WORK TO BE COMPLETED: Exact reproduction of the data is required, with images excluded.

(Spatial reasoning data)
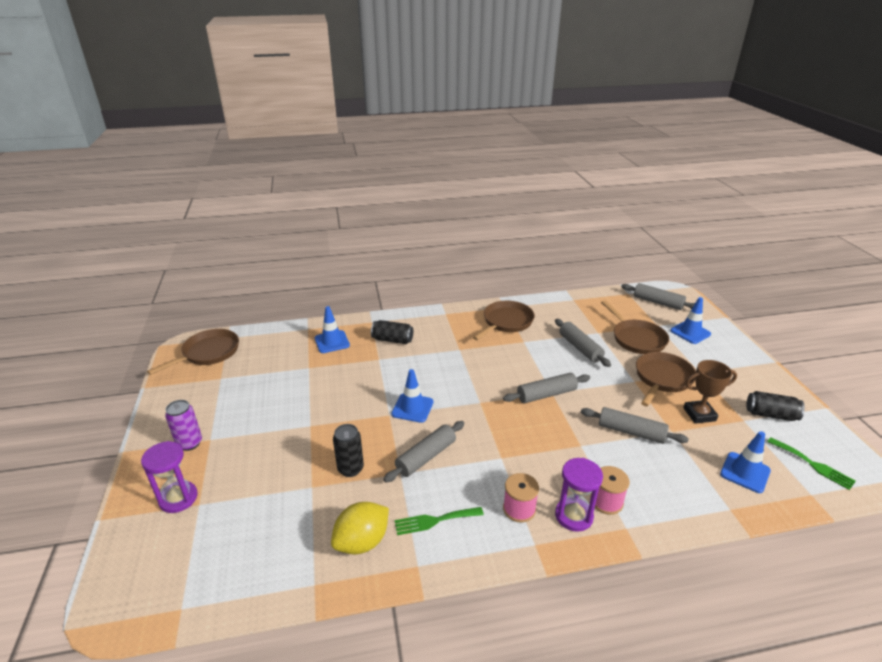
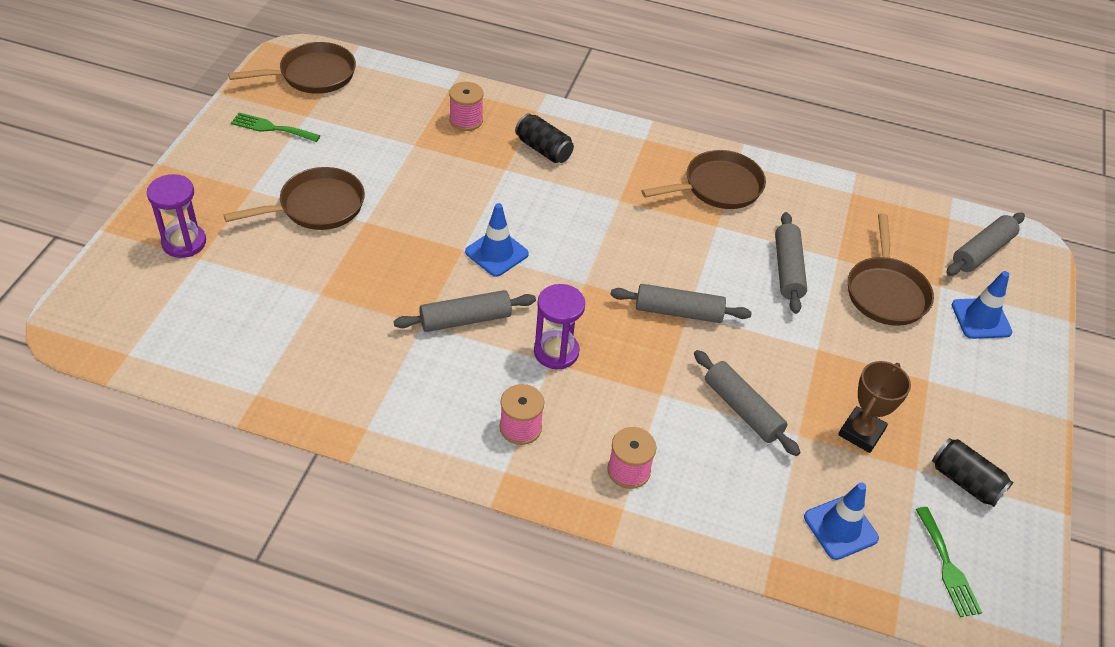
camera: 25 degrees right, 15 degrees up
purple can [165,400,202,451] -> none
blue traffic cone [315,306,350,353] -> pink spool [449,82,484,131]
yellow lemon [331,502,389,554] -> none
black can [333,424,364,477] -> none
green fork [395,507,484,535] -> green fork moved to [231,113,321,142]
purple hourglass [555,458,603,532] -> purple hourglass moved to [534,284,585,369]
grey rolling pin [621,283,695,310] -> grey rolling pin turned 75 degrees clockwise [946,213,1025,276]
brown pan [636,352,696,406] -> brown pan moved to [224,167,365,230]
brown trophy [683,360,737,424] -> brown trophy turned 75 degrees counterclockwise [838,361,911,453]

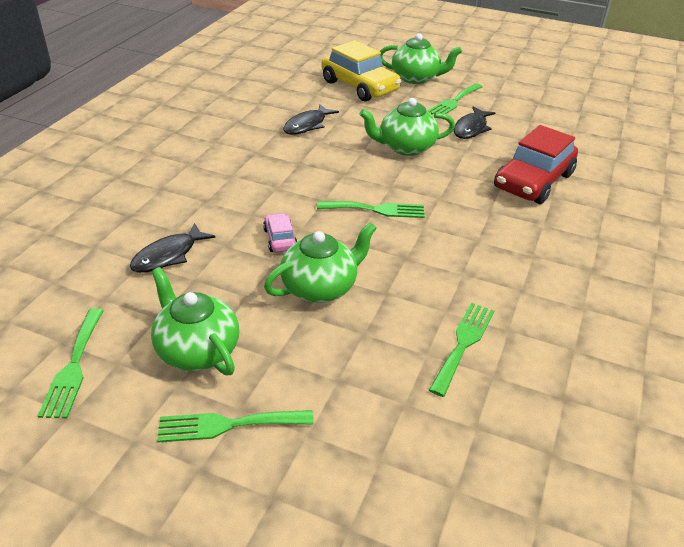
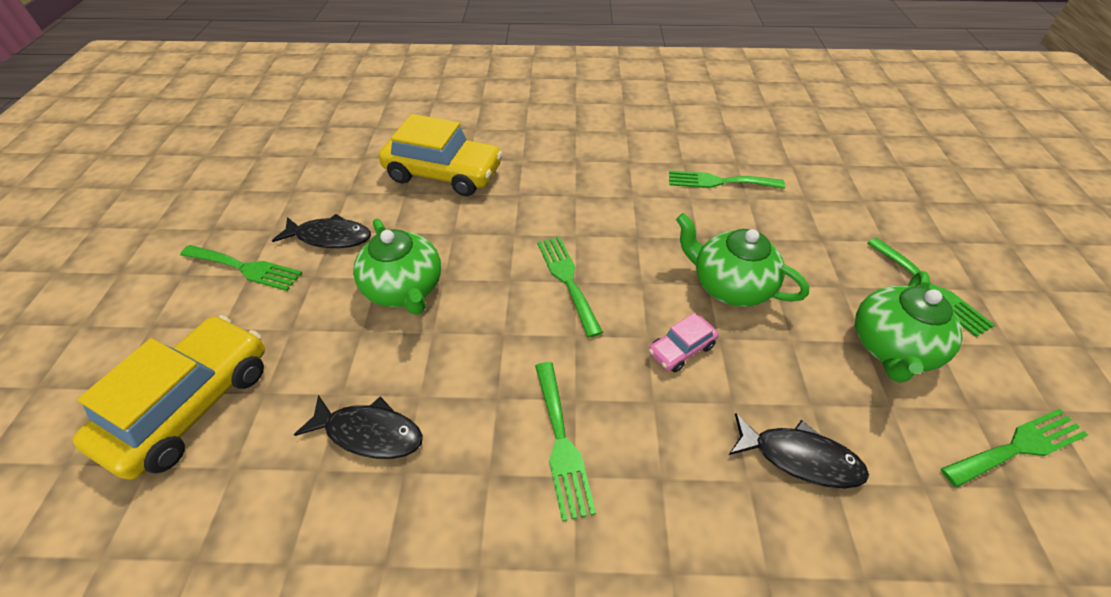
camera: 110 degrees left, 10 degrees up
green teapot [380,33,462,84] -> none
red car [494,125,578,204] -> yellow car [379,114,503,196]
none -> green fork [535,362,596,522]

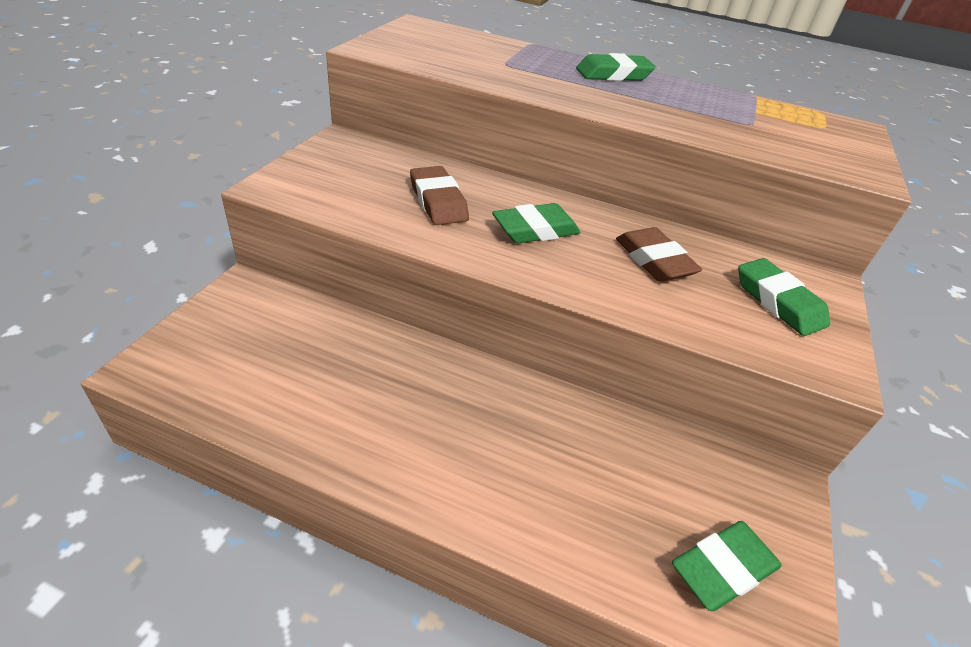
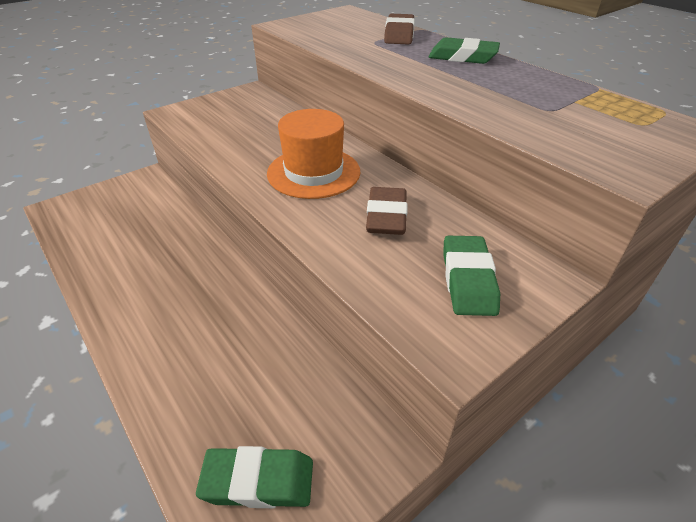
camera: 35 degrees right, 0 degrees up
brown eraser [410,166,469,225] -> brown eraser moved to [384,14,415,45]
green eraser [492,203,581,243] -> orange hat [267,109,361,199]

EXERCISE SOLUTION:
camera: 25 degrees right, 15 degrees up
purple can [165,400,202,451] -> none
blue traffic cone [315,306,350,353] -> pink spool [449,82,484,131]
yellow lemon [331,502,389,554] -> none
black can [333,424,364,477] -> none
green fork [395,507,484,535] -> green fork moved to [231,113,321,142]
purple hourglass [555,458,603,532] -> purple hourglass moved to [534,284,585,369]
grey rolling pin [621,283,695,310] -> grey rolling pin turned 75 degrees clockwise [946,213,1025,276]
brown pan [636,352,696,406] -> brown pan moved to [224,167,365,230]
brown trophy [683,360,737,424] -> brown trophy turned 75 degrees counterclockwise [838,361,911,453]

camera: 110 degrees left, 10 degrees up
green teapot [380,33,462,84] -> none
red car [494,125,578,204] -> yellow car [379,114,503,196]
none -> green fork [535,362,596,522]

camera: 35 degrees right, 0 degrees up
brown eraser [410,166,469,225] -> brown eraser moved to [384,14,415,45]
green eraser [492,203,581,243] -> orange hat [267,109,361,199]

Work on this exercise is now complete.